(Dataset items)
** Start **

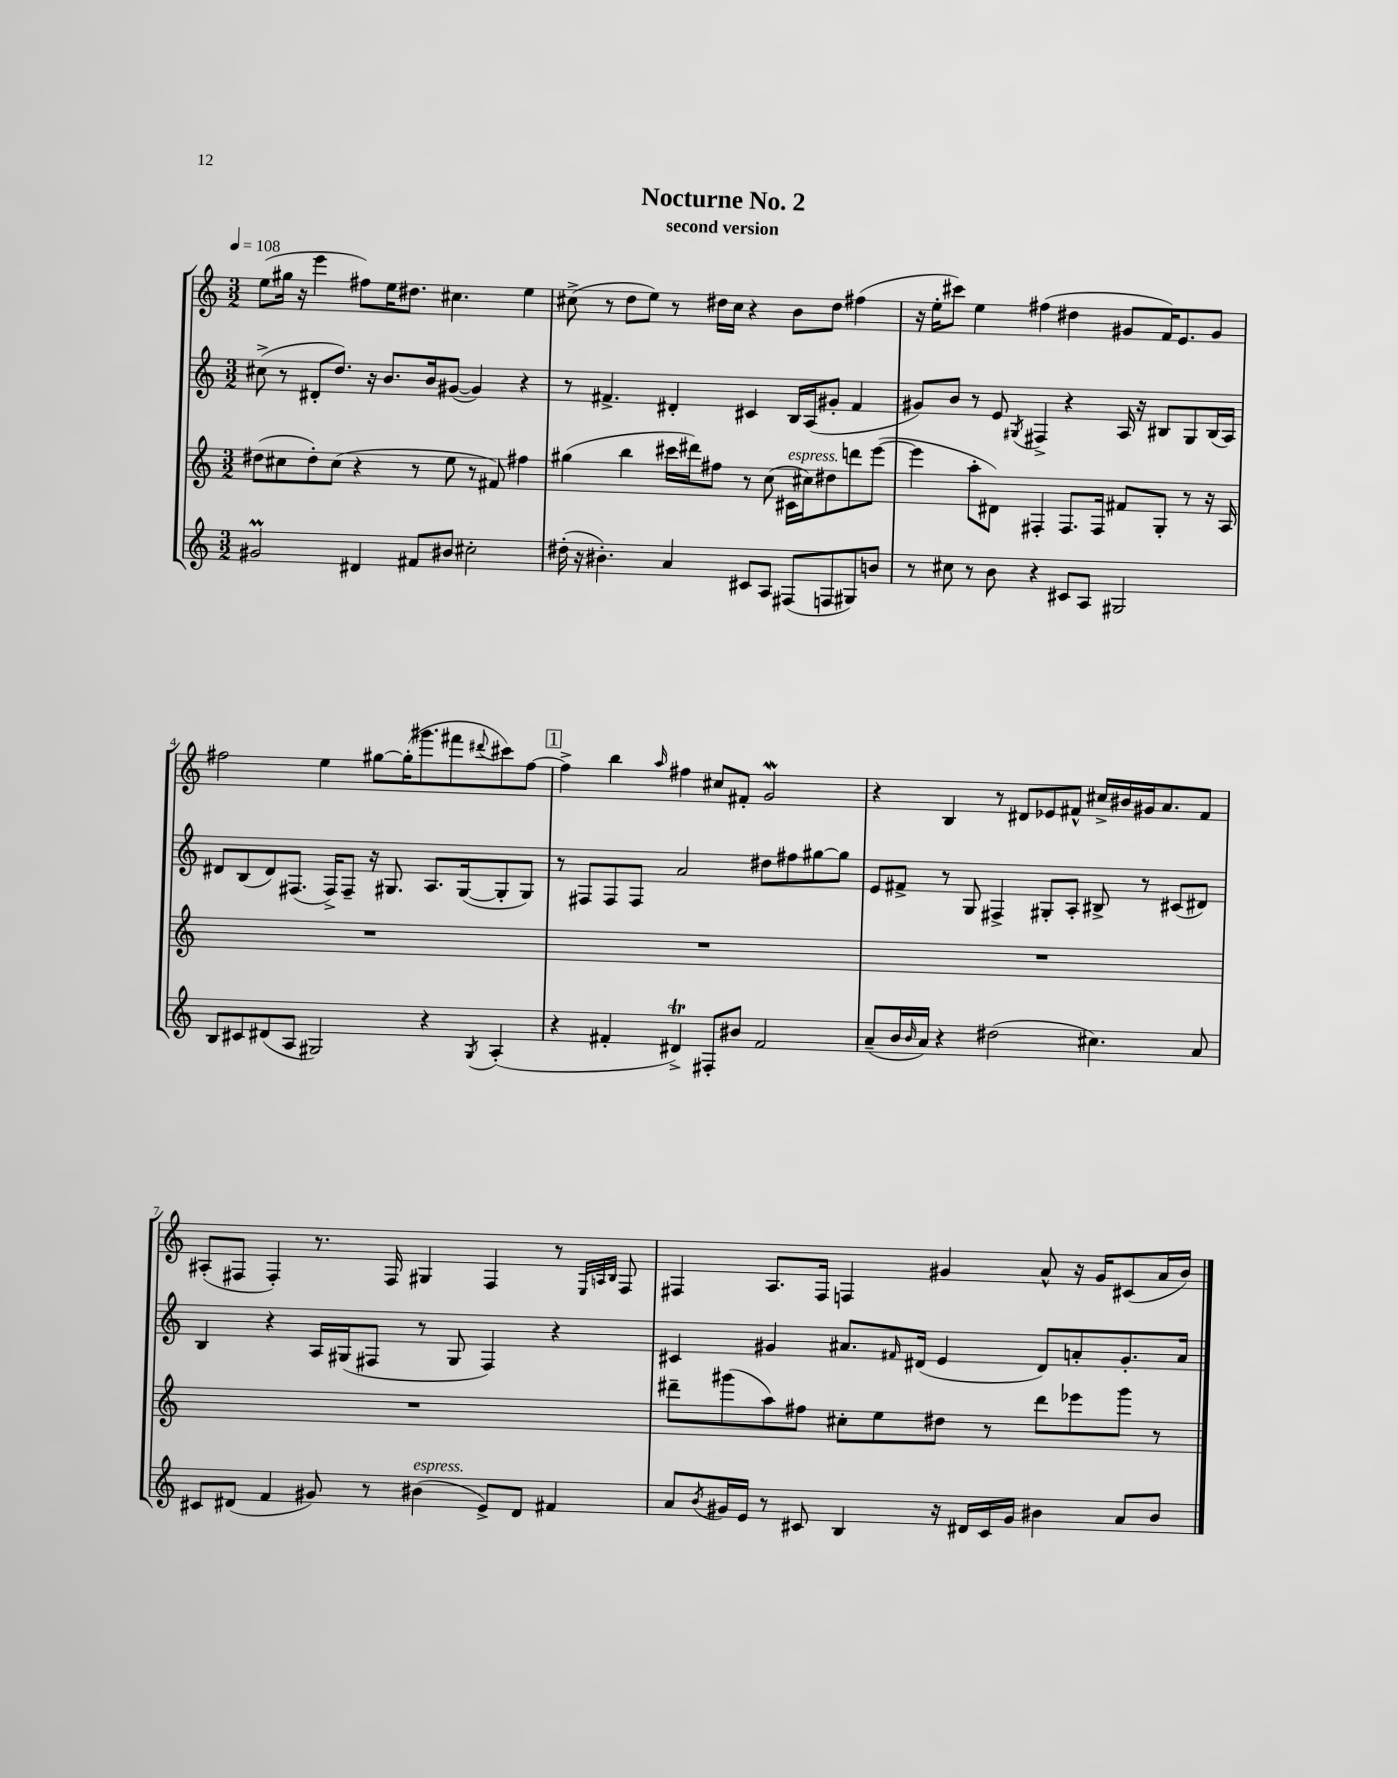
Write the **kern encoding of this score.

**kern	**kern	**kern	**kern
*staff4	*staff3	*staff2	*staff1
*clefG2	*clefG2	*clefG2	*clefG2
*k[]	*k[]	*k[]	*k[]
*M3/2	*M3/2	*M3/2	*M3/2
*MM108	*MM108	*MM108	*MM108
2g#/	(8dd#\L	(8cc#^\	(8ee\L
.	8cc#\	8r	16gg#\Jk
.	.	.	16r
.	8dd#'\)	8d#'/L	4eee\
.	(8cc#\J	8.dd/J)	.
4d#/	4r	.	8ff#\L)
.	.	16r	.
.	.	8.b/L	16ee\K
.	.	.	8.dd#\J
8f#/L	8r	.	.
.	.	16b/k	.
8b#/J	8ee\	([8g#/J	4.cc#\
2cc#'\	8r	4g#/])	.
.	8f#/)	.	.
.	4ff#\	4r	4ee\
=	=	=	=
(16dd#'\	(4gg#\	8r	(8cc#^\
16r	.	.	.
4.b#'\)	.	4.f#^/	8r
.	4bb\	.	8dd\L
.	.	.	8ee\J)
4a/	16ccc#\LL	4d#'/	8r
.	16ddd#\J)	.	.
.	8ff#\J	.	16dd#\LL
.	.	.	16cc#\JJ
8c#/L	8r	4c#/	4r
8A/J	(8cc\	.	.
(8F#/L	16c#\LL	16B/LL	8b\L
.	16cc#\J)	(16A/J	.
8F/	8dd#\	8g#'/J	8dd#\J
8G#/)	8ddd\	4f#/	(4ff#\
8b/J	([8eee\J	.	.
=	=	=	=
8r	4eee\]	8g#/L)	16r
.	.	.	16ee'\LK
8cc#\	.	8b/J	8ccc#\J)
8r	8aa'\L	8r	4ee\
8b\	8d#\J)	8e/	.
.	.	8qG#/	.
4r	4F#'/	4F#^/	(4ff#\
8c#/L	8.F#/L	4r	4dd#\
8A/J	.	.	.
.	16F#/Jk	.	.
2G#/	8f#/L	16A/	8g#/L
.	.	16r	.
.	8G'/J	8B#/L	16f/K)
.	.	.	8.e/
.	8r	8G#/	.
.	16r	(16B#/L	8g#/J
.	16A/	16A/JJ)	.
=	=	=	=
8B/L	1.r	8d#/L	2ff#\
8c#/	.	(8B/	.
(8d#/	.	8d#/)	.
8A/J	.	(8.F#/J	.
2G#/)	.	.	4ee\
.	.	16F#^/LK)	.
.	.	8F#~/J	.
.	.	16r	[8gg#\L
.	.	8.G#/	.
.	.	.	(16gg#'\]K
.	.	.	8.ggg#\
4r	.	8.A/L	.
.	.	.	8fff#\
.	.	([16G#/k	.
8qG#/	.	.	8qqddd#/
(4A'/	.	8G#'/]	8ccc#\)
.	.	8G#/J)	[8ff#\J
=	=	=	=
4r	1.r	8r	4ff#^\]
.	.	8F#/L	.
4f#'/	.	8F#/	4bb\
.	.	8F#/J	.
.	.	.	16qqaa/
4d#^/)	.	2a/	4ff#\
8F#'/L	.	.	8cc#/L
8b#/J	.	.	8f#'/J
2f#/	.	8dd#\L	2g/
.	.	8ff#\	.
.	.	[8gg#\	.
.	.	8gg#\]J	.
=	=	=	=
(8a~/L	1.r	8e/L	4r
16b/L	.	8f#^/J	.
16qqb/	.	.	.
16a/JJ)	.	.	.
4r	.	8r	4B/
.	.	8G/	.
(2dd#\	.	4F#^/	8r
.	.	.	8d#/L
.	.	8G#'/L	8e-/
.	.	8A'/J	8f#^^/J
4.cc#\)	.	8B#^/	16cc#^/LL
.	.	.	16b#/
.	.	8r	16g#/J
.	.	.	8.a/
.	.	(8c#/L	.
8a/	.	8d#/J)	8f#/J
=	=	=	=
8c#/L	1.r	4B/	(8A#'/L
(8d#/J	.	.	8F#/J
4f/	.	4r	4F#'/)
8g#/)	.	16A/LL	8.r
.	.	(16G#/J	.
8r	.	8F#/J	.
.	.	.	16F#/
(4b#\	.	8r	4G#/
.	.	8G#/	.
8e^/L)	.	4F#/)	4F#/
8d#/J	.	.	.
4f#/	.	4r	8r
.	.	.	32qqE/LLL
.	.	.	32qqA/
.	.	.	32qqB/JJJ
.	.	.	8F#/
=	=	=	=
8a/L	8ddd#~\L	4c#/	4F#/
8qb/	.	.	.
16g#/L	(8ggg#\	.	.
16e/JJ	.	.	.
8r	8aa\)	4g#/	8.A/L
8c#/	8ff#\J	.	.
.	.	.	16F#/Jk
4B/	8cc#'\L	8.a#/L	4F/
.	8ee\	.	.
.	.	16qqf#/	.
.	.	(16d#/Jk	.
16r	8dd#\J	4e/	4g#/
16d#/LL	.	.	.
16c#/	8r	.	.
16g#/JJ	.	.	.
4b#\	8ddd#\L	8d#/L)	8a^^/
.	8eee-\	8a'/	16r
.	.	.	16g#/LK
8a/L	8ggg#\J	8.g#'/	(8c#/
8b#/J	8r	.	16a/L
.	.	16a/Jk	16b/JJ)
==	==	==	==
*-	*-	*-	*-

** End **

Exercise: State how many lines of the records contain the string "kern", matching case exactly. Give only the number.

Reply to the task: 2